Exercise objective
Go through the data below and count every line that has the word "white". Return only the count.
━━ Records shown
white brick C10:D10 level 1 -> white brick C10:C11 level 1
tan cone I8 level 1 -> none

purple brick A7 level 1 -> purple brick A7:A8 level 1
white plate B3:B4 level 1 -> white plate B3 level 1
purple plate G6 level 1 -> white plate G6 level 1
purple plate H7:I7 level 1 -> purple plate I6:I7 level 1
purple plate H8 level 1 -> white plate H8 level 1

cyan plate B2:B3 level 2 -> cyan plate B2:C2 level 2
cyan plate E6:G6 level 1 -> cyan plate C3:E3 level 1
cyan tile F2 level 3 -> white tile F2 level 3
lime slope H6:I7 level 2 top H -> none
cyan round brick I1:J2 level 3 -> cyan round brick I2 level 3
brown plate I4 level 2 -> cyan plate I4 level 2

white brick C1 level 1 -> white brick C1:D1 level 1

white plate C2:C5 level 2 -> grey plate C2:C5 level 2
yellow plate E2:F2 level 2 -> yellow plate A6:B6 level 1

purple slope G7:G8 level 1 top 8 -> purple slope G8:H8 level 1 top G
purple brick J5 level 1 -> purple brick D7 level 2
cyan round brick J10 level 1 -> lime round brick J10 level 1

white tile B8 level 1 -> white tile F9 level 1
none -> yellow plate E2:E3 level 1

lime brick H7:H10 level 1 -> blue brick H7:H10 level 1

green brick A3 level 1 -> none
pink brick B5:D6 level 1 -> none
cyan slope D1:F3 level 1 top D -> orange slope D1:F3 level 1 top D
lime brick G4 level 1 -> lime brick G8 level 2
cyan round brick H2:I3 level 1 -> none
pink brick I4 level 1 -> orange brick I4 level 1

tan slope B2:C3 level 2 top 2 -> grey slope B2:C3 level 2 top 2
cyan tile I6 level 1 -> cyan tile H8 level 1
━━━━
Exercise answer
8